[Itemized modification records]

■ ■ ■ ■ ■ ■ ■

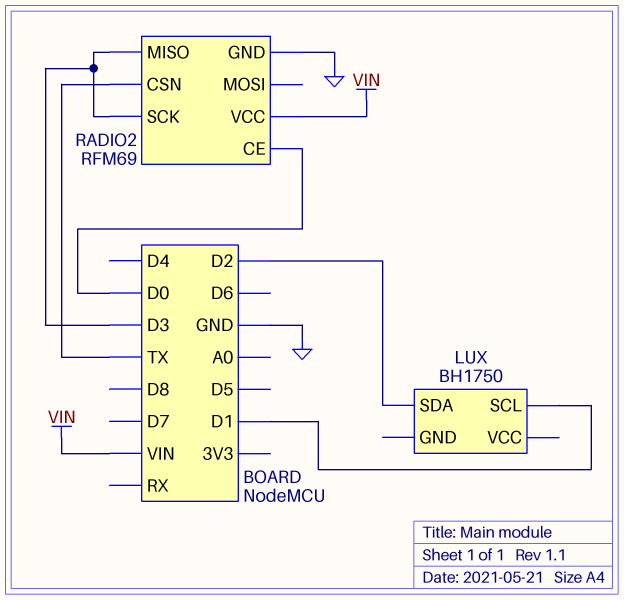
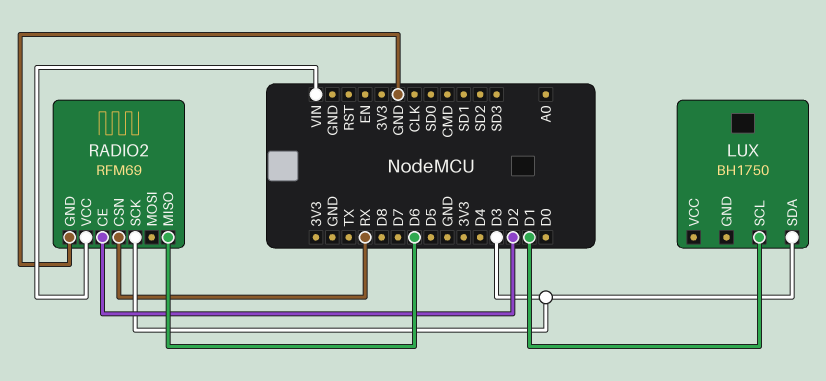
LUX pin SDA: D2 -> D3
RADIO2 pin CE: D0 -> D2
RADIO2 pin CSN: TX -> RX
RADIO2 pin MISO: D3 -> D6

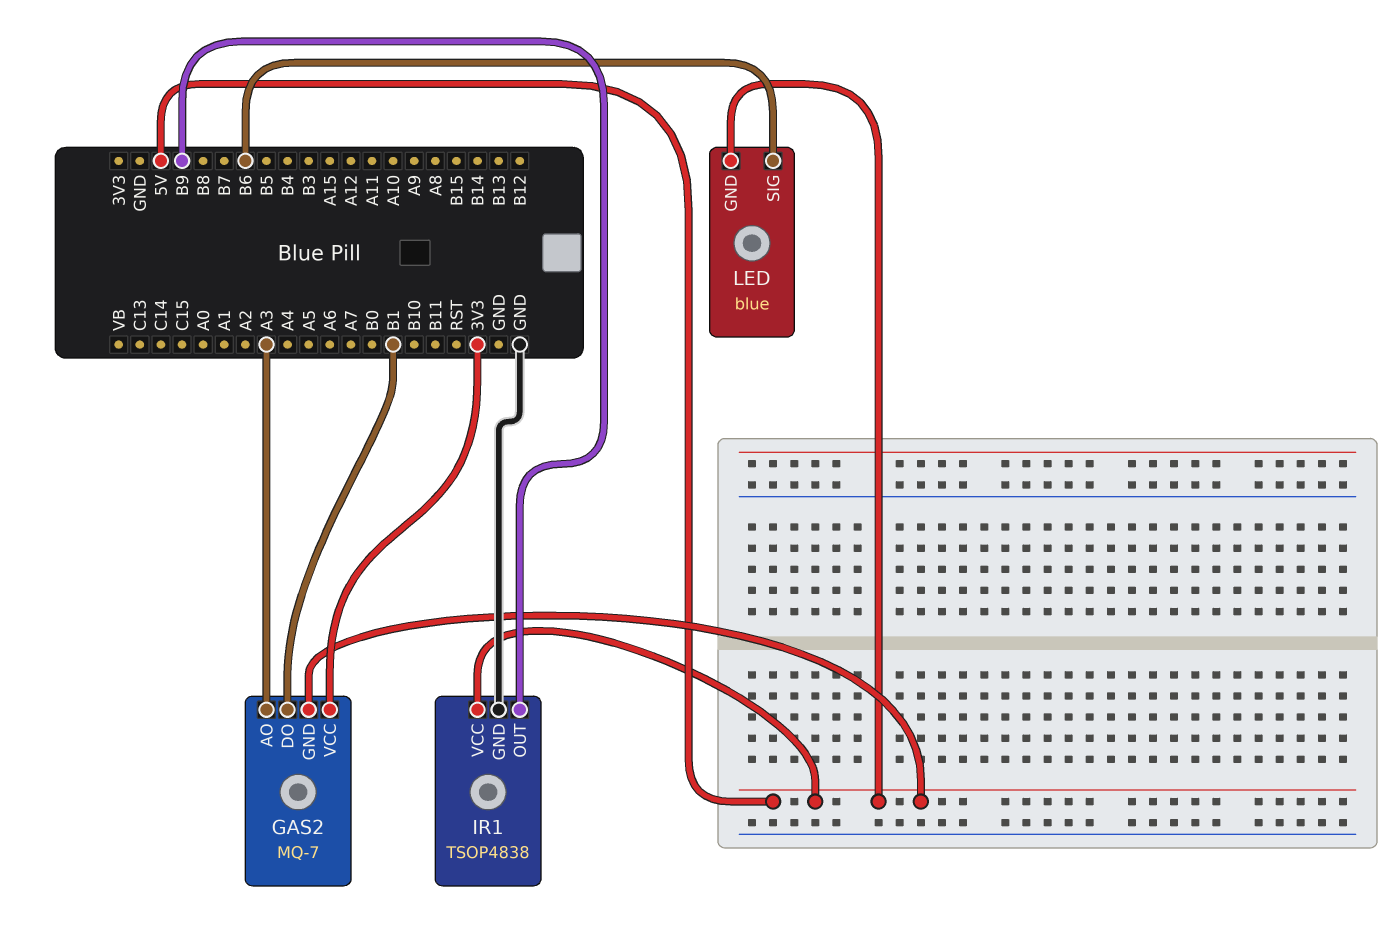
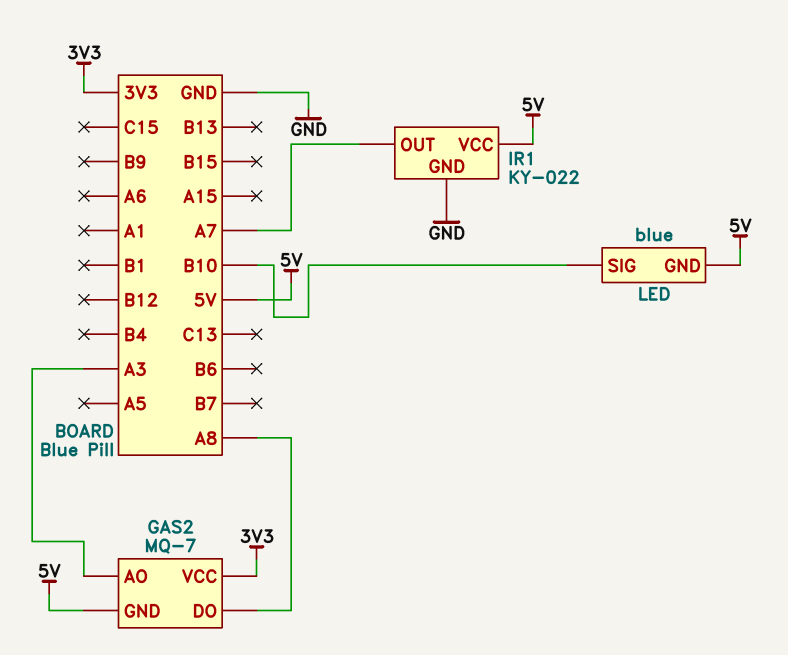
GAS2 pin DO: B1 -> A8
IR1: TSOP4838 -> KY-022
IR1 pin OUT: B9 -> A7
LED pin SIG: B6 -> B10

■ ■ ■ ■ ■ ■ ■

Work instruction
Write the entries above out again exactly, omitting each image.

Your solution
LUX pin SDA: D2 -> D3
RADIO2 pin CE: D0 -> D2
RADIO2 pin CSN: TX -> RX
RADIO2 pin MISO: D3 -> D6

GAS2 pin DO: B1 -> A8
IR1: TSOP4838 -> KY-022
IR1 pin OUT: B9 -> A7
LED pin SIG: B6 -> B10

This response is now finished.